From the listing below, output only the lines starting at the line that has "(117, 368) = (759, 159): blue" and ending at the line that has "(371, 292) = (679, 481): yellow", exactly as they appear, ends included.

*** The data ***

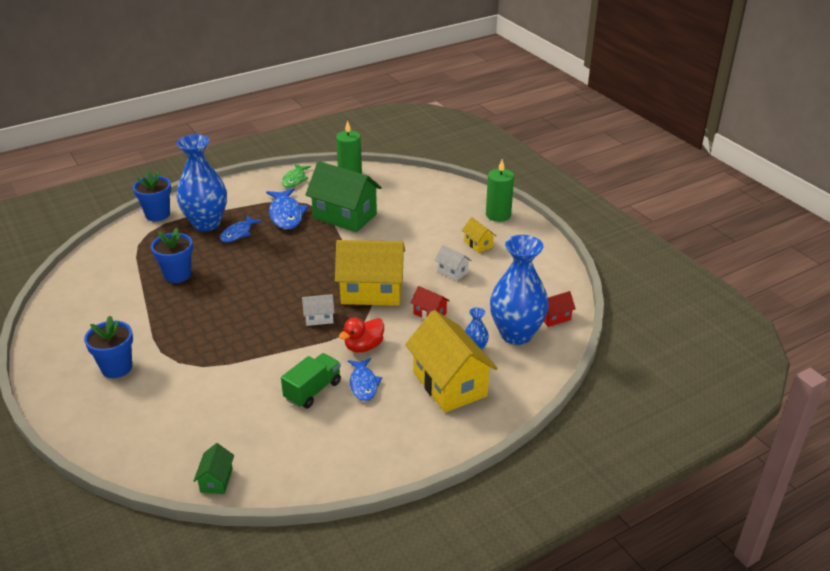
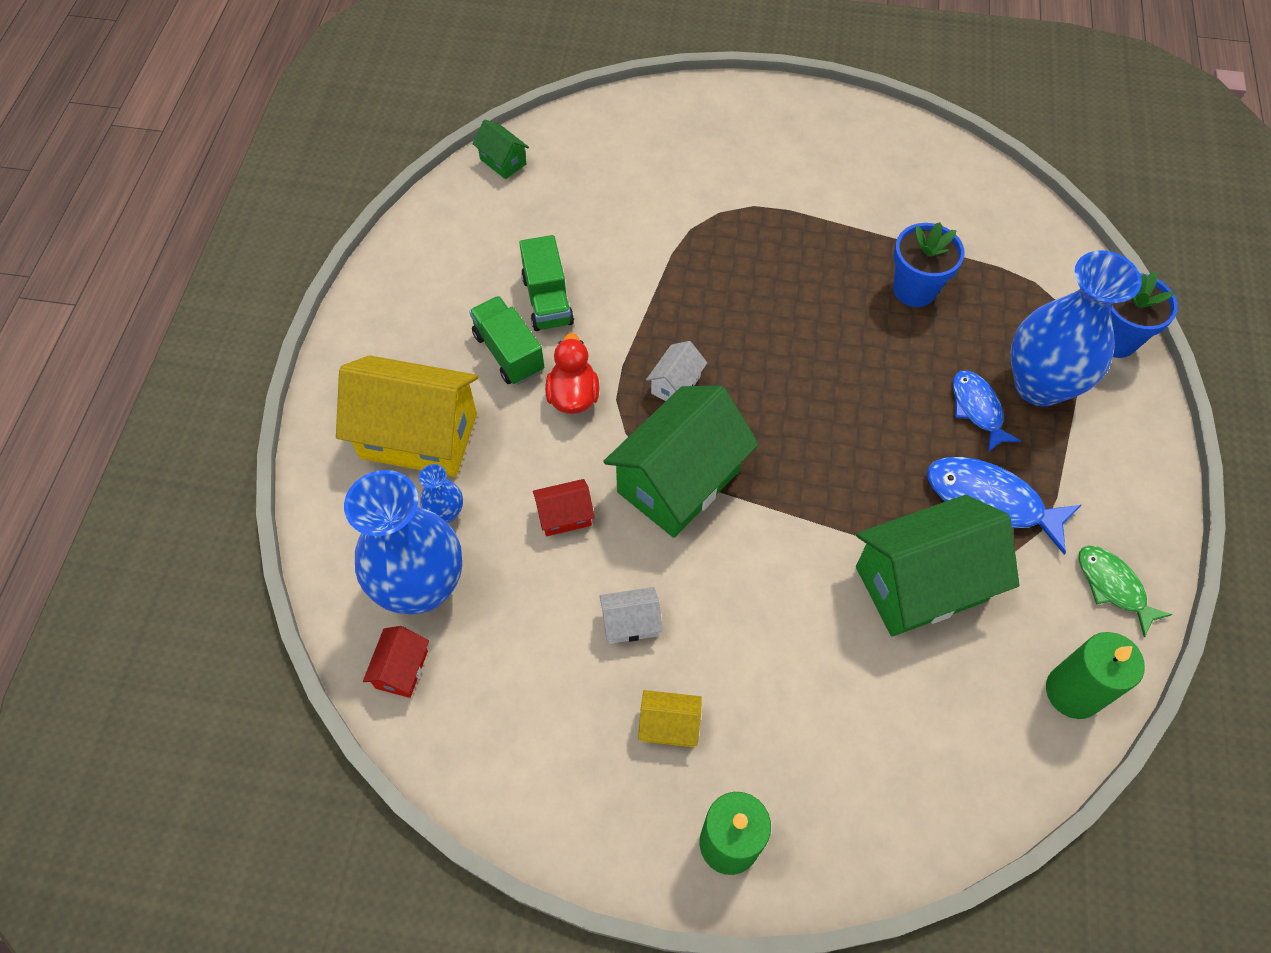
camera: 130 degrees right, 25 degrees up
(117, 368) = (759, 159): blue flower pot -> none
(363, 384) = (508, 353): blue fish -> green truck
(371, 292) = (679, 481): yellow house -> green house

*** End of The data ***
*** The data ***

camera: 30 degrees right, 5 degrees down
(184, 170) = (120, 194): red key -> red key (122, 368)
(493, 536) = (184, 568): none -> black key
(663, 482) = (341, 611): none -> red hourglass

*** End of The data ***

▶ Written answer:
(117, 368) = (759, 159): blue flower pot -> none
(363, 384) = (508, 353): blue fish -> green truck
(371, 292) = (679, 481): yellow house -> green house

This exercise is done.